### Records to use ###

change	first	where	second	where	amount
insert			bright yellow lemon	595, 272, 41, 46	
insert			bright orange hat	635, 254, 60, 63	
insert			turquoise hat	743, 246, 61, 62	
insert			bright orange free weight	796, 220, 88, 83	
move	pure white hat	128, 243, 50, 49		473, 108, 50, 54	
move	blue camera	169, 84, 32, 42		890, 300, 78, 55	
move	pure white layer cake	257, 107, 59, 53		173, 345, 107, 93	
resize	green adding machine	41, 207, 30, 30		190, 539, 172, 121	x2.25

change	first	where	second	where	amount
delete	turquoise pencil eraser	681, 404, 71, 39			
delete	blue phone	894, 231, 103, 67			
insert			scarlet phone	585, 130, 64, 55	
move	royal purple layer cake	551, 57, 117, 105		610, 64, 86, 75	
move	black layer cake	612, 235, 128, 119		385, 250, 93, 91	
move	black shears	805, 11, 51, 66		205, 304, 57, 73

###

> Required action: All lines from the one that contains "300, 78, 55" to the last line above must be given again exactly, with both included and nothing added.

> Exercise result:
move	blue camera	169, 84, 32, 42		890, 300, 78, 55	
move	pure white layer cake	257, 107, 59, 53		173, 345, 107, 93	
resize	green adding machine	41, 207, 30, 30		190, 539, 172, 121	x2.25

change	first	where	second	where	amount
delete	turquoise pencil eraser	681, 404, 71, 39			
delete	blue phone	894, 231, 103, 67			
insert			scarlet phone	585, 130, 64, 55	
move	royal purple layer cake	551, 57, 117, 105		610, 64, 86, 75	
move	black layer cake	612, 235, 128, 119		385, 250, 93, 91	
move	black shears	805, 11, 51, 66		205, 304, 57, 73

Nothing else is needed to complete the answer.